--- Your assignment ---
Whenever a line below includes the string "MCLR", show it.

------------------------------------------------

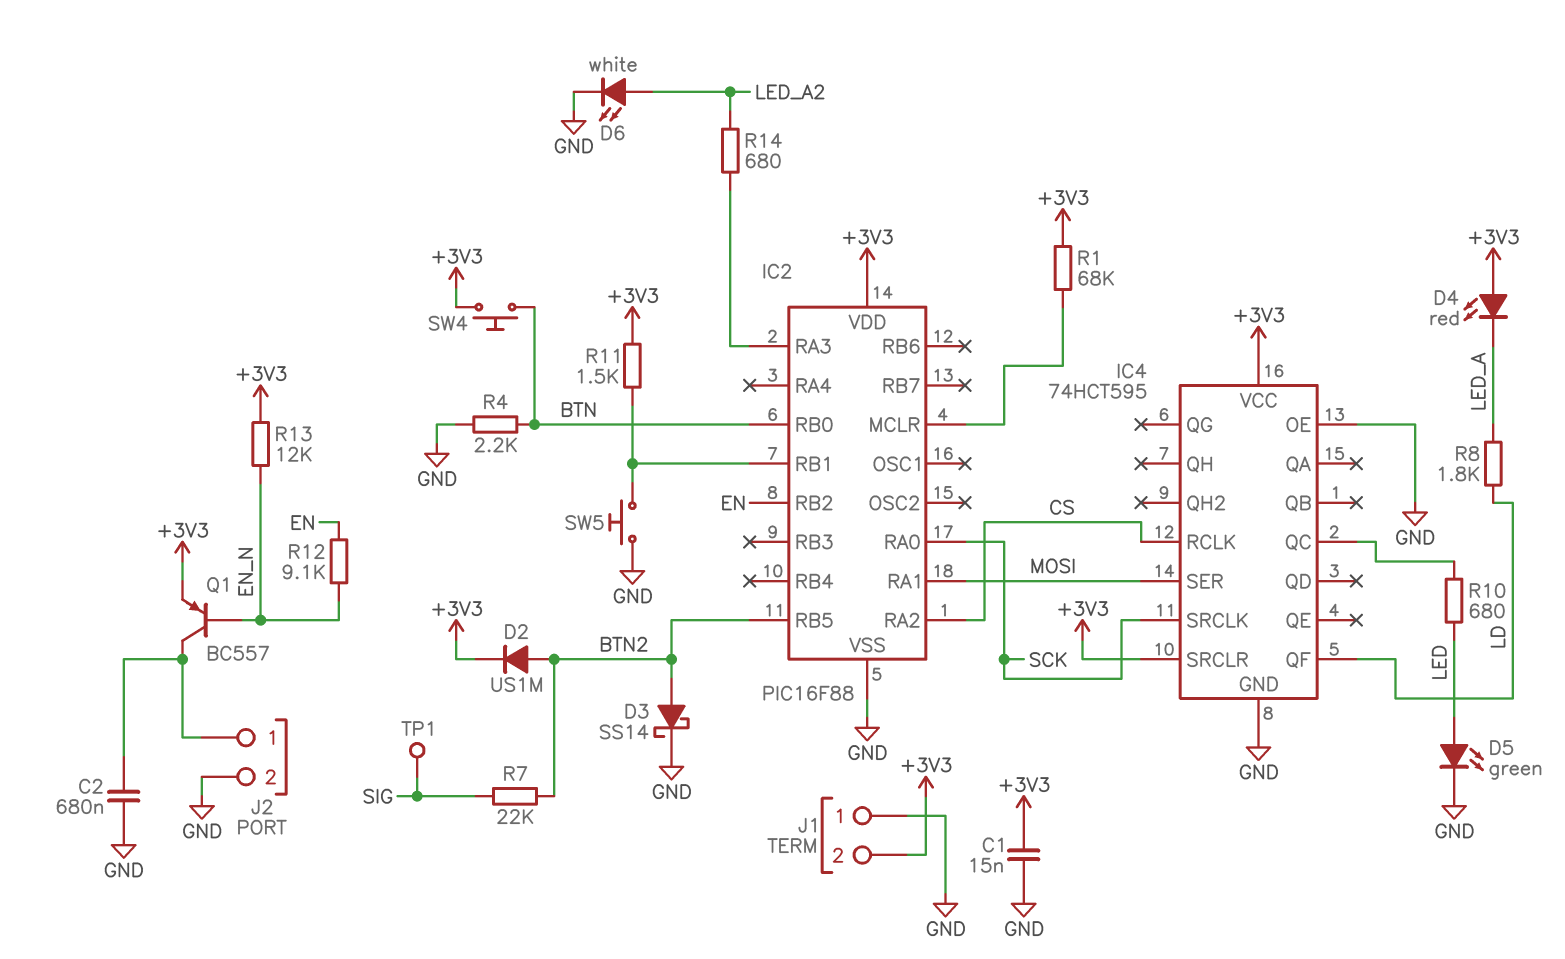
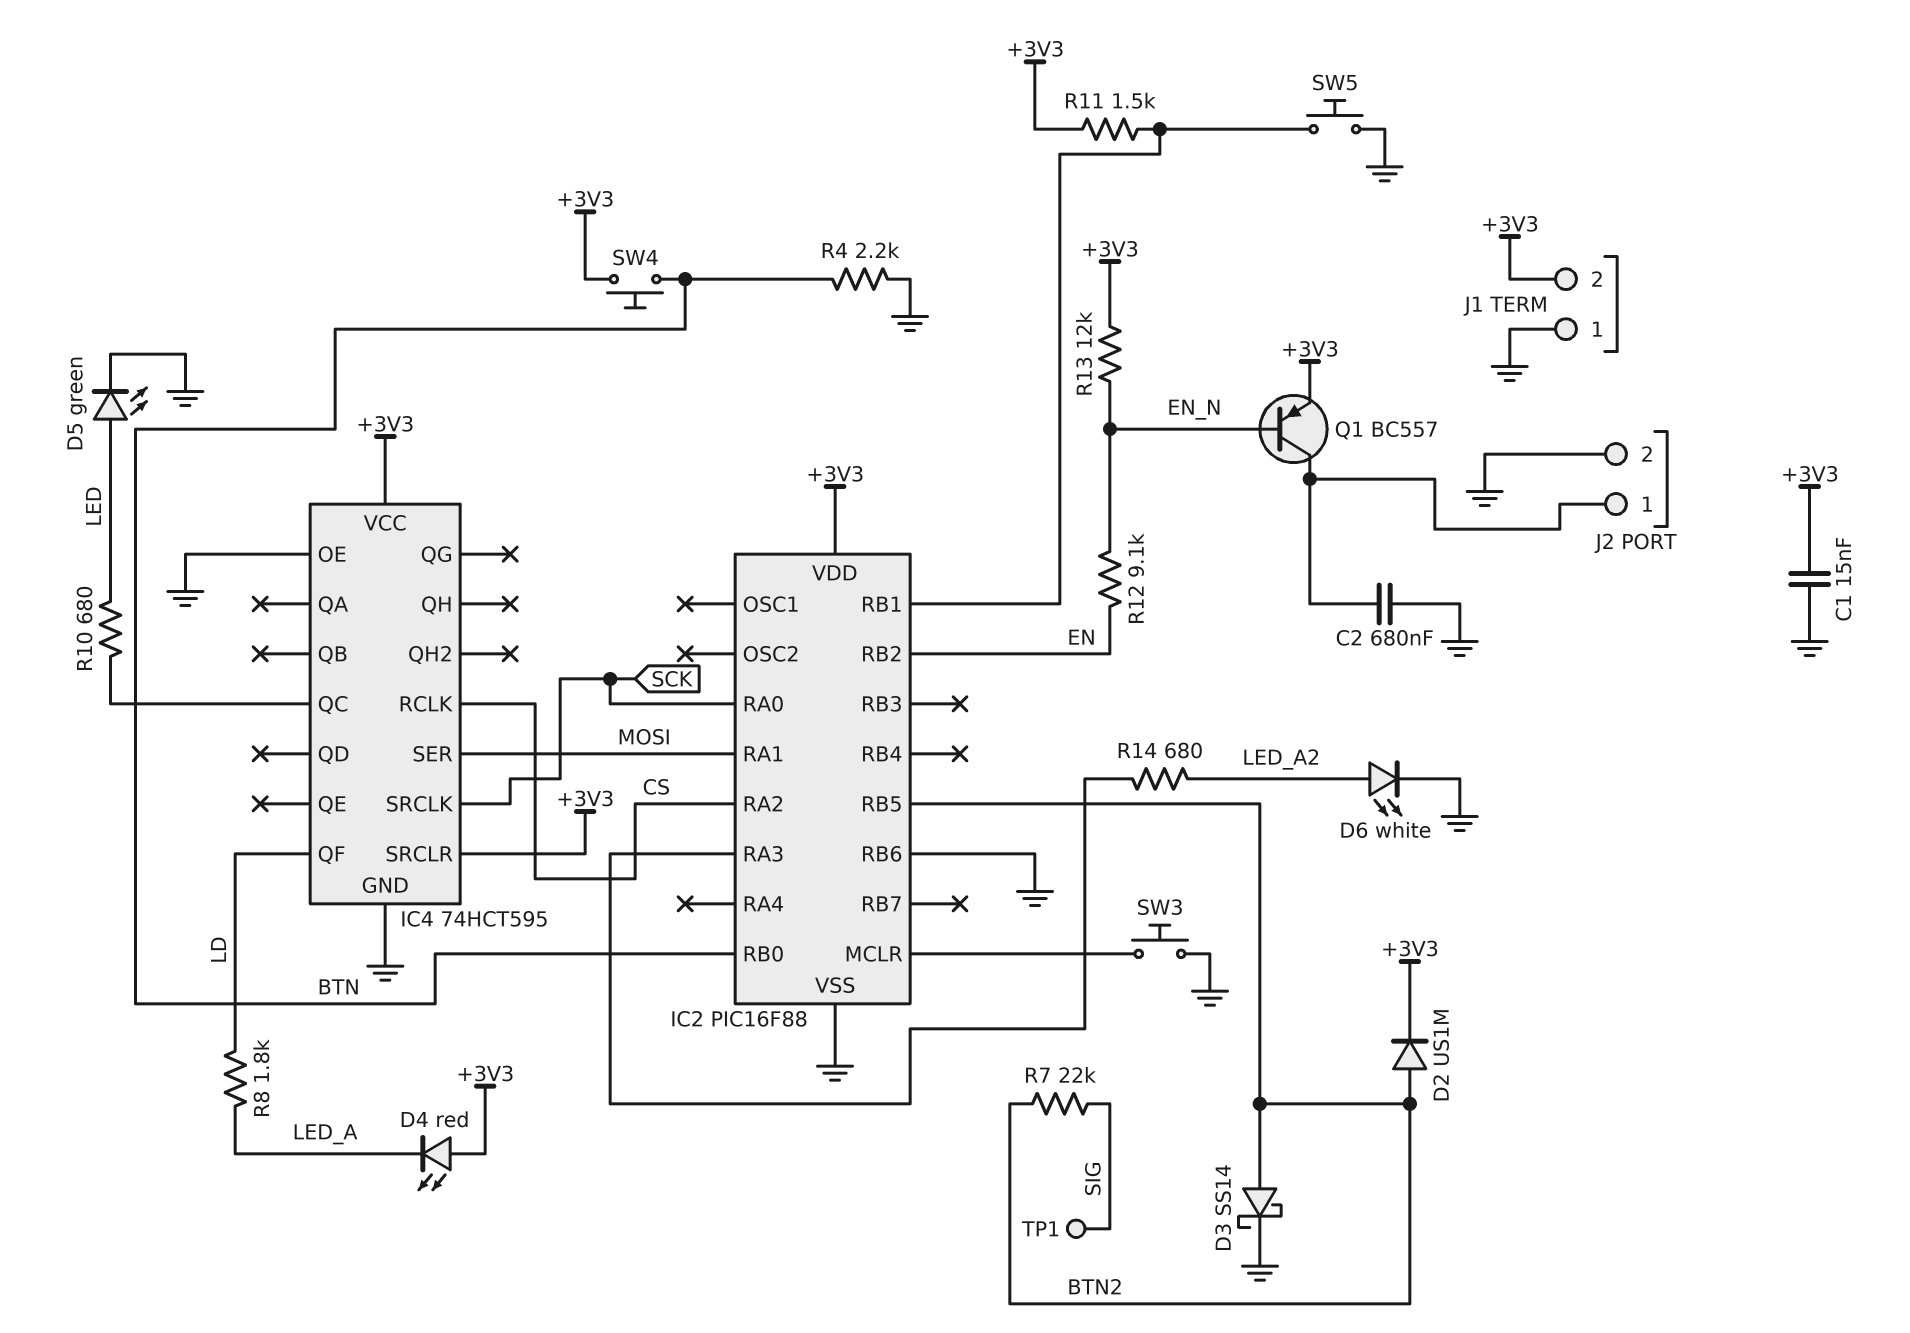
IC2 pin RB6: none -> GND
R1: 68k (+3V3, IC2/MCLR) -> none
SW3: none -> button (GND, IC2/MCLR)

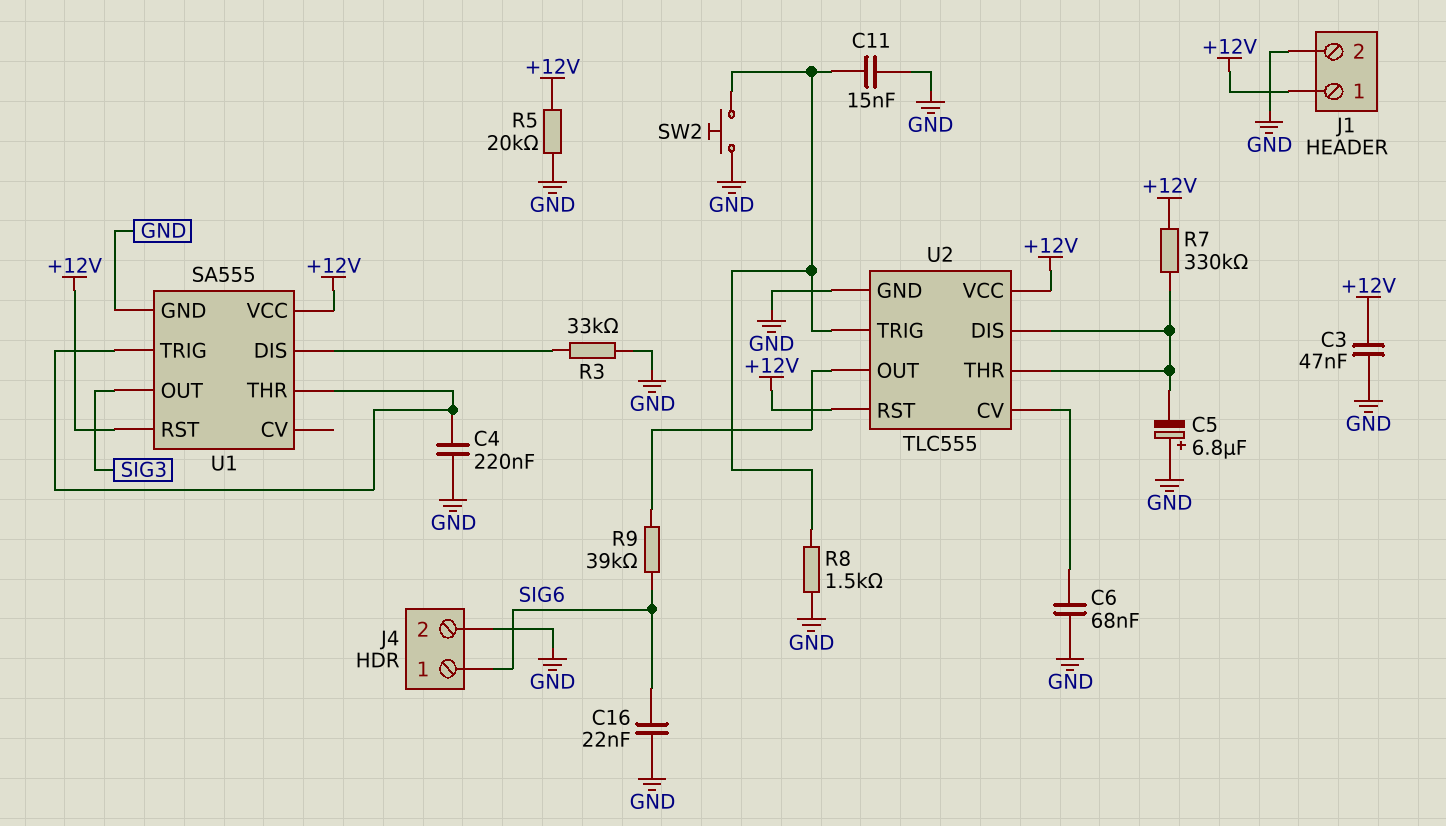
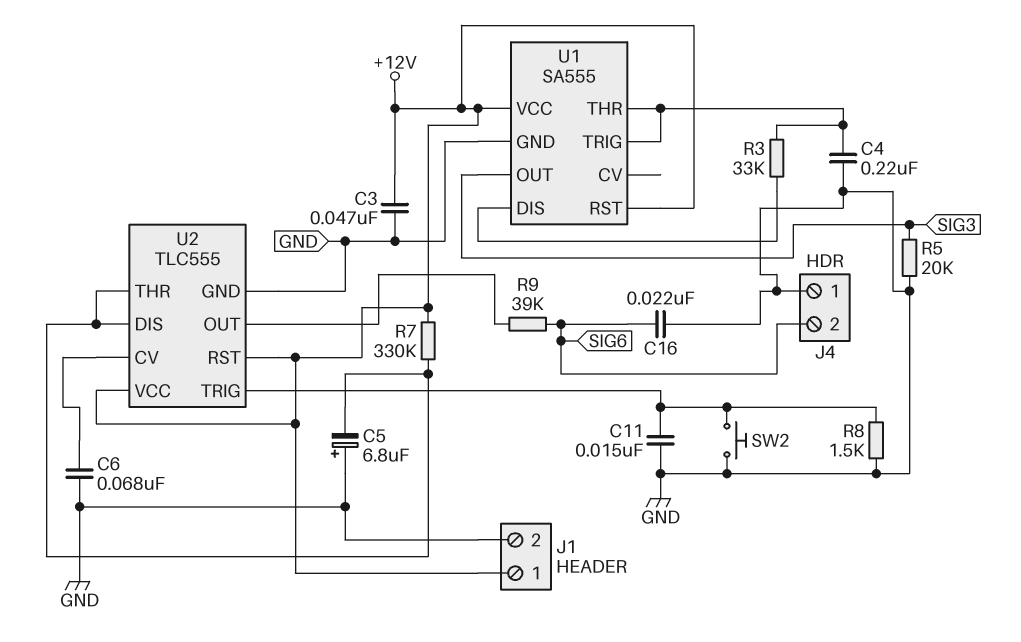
J4 pin 1: SIG6 -> GND
J4 pin 2: GND -> SIG6
R3: 33k (GND, U1/DIS) -> 33k (U1/DIS, U1/THR)
R5: 20k (+12V, GND) -> 20k (GND, SIG3)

------------------------------------------------

--- Solution ---
R1: 68k (+3V3, IC2/MCLR) -> none
SW3: none -> button (GND, IC2/MCLR)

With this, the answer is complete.